__ACTION ITEM__.
Begin at the top of the records and copy each line exactly. The line containing "RADIO pin VCC: 3V3 -> 5V" is the last one to include.

__DATA FOR REVIEW__.
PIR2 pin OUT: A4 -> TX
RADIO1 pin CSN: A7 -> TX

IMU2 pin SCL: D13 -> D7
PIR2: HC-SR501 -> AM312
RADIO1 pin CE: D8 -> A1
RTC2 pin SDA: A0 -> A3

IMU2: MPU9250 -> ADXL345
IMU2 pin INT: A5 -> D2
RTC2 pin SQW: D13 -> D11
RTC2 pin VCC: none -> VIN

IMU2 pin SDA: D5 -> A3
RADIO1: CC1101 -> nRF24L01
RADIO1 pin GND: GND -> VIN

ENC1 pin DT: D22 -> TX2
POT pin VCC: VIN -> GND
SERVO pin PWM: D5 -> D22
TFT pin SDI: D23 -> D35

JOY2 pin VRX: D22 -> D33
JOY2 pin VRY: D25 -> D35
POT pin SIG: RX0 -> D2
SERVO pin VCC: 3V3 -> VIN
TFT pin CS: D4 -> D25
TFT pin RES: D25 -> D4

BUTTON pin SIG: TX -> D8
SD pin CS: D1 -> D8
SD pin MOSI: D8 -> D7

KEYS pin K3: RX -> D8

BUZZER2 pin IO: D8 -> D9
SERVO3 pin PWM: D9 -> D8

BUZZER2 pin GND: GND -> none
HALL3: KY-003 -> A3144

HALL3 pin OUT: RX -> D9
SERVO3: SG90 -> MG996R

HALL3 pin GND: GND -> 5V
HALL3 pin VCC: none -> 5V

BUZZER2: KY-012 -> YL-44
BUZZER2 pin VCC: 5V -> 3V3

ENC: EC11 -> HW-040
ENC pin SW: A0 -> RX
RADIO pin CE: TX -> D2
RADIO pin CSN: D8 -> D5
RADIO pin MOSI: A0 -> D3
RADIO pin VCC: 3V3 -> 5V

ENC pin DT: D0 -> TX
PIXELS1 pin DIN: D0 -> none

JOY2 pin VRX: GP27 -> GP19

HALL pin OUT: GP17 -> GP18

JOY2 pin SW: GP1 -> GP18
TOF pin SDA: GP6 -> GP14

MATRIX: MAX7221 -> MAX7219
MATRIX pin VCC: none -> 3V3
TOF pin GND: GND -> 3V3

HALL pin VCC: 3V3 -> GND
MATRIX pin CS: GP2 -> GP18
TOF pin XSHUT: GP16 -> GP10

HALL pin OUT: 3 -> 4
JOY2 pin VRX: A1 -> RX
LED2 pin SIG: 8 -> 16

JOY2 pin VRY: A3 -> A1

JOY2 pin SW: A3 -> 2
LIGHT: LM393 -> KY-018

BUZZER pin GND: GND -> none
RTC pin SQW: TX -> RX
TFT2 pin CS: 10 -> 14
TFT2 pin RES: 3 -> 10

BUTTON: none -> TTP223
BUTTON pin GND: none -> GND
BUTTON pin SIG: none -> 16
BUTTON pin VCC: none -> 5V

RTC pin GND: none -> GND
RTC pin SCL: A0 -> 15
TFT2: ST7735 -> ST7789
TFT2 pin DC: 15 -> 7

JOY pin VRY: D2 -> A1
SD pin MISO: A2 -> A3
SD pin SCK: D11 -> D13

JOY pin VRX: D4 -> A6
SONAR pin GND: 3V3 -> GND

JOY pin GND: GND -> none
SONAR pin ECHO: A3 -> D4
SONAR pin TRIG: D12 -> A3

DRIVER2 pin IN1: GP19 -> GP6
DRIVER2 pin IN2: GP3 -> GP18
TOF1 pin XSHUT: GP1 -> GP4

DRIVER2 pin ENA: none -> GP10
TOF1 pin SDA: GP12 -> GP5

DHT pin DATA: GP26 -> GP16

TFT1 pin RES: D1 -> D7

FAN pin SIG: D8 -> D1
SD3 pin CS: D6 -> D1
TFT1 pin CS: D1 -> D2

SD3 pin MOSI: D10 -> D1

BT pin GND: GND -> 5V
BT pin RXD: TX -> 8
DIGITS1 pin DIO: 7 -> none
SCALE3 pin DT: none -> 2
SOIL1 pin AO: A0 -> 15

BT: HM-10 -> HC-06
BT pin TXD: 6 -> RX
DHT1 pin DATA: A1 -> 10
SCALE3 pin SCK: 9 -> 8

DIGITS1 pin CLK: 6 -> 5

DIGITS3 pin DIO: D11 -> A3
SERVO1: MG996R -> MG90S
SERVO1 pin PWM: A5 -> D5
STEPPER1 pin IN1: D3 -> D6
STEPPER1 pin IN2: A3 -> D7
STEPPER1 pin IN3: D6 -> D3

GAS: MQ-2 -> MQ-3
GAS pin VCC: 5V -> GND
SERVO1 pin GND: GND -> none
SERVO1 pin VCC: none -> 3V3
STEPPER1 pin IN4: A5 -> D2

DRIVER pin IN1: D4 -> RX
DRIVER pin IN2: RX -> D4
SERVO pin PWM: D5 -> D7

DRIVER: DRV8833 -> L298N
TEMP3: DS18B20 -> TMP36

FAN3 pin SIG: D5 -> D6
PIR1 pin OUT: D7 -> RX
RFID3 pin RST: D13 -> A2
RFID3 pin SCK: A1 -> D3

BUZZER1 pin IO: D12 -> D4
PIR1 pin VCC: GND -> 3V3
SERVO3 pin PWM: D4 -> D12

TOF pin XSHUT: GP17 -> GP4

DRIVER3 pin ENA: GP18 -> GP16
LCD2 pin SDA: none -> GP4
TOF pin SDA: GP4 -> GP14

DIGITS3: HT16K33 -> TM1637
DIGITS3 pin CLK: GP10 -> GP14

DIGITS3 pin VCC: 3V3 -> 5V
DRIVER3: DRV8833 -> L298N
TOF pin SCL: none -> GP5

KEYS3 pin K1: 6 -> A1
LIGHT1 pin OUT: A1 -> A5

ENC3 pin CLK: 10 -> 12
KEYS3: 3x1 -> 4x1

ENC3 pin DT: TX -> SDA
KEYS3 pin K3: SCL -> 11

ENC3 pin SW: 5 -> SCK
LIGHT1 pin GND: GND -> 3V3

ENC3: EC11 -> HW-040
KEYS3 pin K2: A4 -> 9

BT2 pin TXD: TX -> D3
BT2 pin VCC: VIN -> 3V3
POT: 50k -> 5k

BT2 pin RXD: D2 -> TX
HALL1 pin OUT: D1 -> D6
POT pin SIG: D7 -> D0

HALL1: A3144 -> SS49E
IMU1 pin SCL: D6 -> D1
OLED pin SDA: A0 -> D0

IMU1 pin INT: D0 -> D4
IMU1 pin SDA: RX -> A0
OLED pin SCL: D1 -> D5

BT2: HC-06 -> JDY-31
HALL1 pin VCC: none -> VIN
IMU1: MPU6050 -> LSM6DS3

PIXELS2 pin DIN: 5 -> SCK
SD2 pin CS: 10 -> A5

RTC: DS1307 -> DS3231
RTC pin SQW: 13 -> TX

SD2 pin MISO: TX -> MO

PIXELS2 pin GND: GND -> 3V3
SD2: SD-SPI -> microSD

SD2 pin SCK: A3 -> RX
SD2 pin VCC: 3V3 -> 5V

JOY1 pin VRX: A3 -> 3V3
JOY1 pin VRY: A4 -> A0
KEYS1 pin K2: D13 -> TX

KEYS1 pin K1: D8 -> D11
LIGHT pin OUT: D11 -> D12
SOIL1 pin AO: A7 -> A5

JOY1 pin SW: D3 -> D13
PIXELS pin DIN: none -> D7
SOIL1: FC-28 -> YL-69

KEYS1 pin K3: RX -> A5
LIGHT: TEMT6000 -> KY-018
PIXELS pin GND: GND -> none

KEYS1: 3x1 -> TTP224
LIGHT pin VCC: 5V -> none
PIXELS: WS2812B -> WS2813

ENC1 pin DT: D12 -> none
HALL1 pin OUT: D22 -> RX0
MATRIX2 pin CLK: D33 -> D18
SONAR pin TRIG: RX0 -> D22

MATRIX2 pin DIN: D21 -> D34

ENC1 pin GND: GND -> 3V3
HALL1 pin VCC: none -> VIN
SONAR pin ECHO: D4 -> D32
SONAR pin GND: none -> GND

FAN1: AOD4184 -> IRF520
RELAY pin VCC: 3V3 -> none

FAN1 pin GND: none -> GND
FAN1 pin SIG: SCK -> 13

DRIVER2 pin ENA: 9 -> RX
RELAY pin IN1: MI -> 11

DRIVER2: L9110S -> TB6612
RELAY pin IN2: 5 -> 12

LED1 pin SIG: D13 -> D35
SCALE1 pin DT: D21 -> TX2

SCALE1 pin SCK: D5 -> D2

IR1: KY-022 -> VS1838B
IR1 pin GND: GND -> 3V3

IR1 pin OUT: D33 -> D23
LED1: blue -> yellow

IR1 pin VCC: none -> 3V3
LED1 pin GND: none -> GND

__OUTPUT FOR THIS TASK__.
PIR2 pin OUT: A4 -> TX
RADIO1 pin CSN: A7 -> TX

IMU2 pin SCL: D13 -> D7
PIR2: HC-SR501 -> AM312
RADIO1 pin CE: D8 -> A1
RTC2 pin SDA: A0 -> A3

IMU2: MPU9250 -> ADXL345
IMU2 pin INT: A5 -> D2
RTC2 pin SQW: D13 -> D11
RTC2 pin VCC: none -> VIN

IMU2 pin SDA: D5 -> A3
RADIO1: CC1101 -> nRF24L01
RADIO1 pin GND: GND -> VIN

ENC1 pin DT: D22 -> TX2
POT pin VCC: VIN -> GND
SERVO pin PWM: D5 -> D22
TFT pin SDI: D23 -> D35

JOY2 pin VRX: D22 -> D33
JOY2 pin VRY: D25 -> D35
POT pin SIG: RX0 -> D2
SERVO pin VCC: 3V3 -> VIN
TFT pin CS: D4 -> D25
TFT pin RES: D25 -> D4

BUTTON pin SIG: TX -> D8
SD pin CS: D1 -> D8
SD pin MOSI: D8 -> D7

KEYS pin K3: RX -> D8

BUZZER2 pin IO: D8 -> D9
SERVO3 pin PWM: D9 -> D8

BUZZER2 pin GND: GND -> none
HALL3: KY-003 -> A3144

HALL3 pin OUT: RX -> D9
SERVO3: SG90 -> MG996R

HALL3 pin GND: GND -> 5V
HALL3 pin VCC: none -> 5V

BUZZER2: KY-012 -> YL-44
BUZZER2 pin VCC: 5V -> 3V3

ENC: EC11 -> HW-040
ENC pin SW: A0 -> RX
RADIO pin CE: TX -> D2
RADIO pin CSN: D8 -> D5
RADIO pin MOSI: A0 -> D3
RADIO pin VCC: 3V3 -> 5V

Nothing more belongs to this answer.